DATA FOR THIS TASK

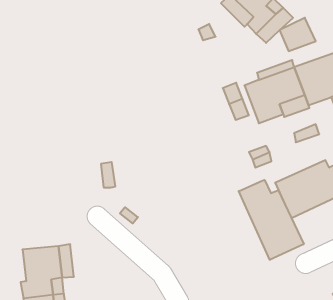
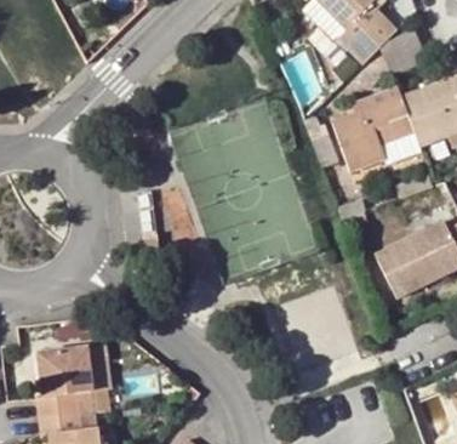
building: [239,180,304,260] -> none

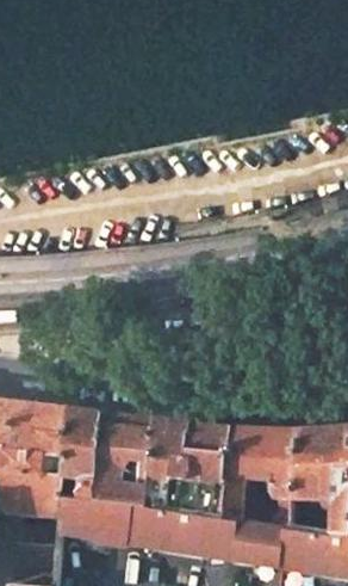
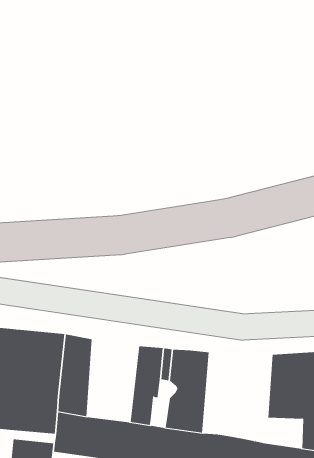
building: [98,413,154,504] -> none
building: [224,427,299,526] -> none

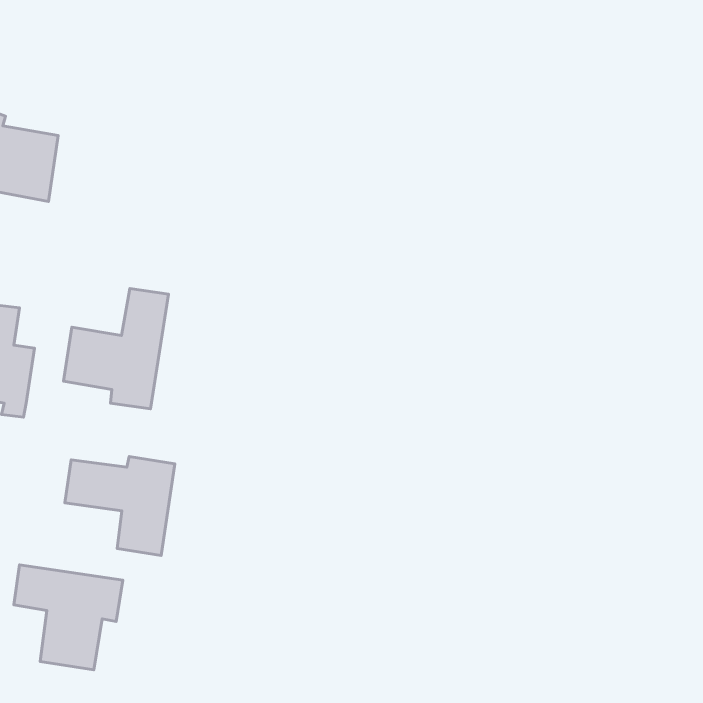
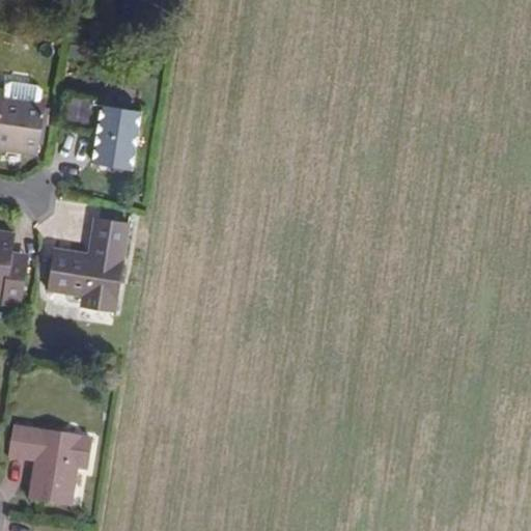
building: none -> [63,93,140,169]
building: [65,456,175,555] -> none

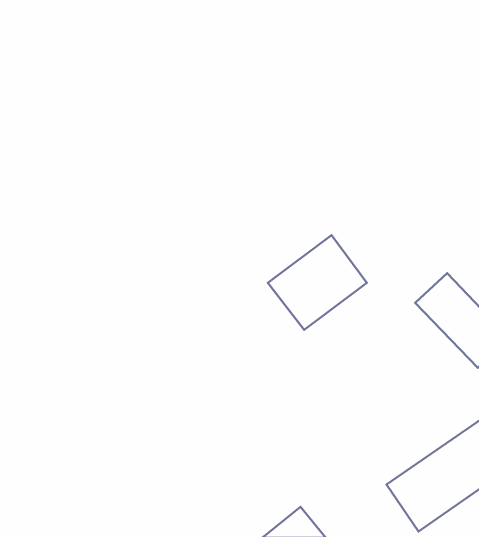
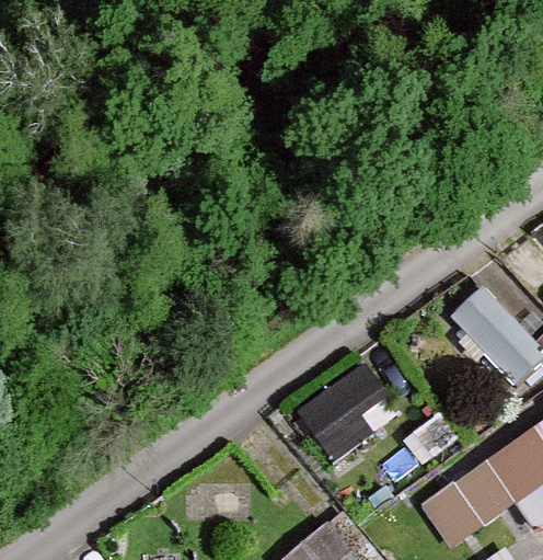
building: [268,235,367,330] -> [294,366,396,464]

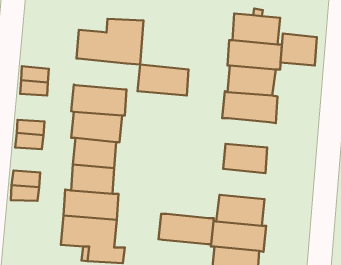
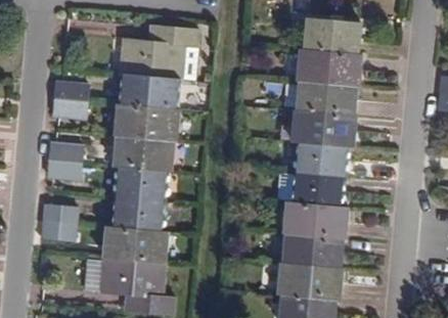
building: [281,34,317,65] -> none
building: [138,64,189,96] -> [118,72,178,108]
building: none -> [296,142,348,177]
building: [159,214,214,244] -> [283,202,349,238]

DIRECTIONS
Output only the lines running from the top of the data above to the line with "building: [281,34,317,65] -> none", inclusive, word for word and without pictures.

WRITTEN REPLY
building: [239,180,304,260] -> none

building: [98,413,154,504] -> none
building: [224,427,299,526] -> none

building: none -> [63,93,140,169]
building: [65,456,175,555] -> none

building: [268,235,367,330] -> [294,366,396,464]

building: [281,34,317,65] -> none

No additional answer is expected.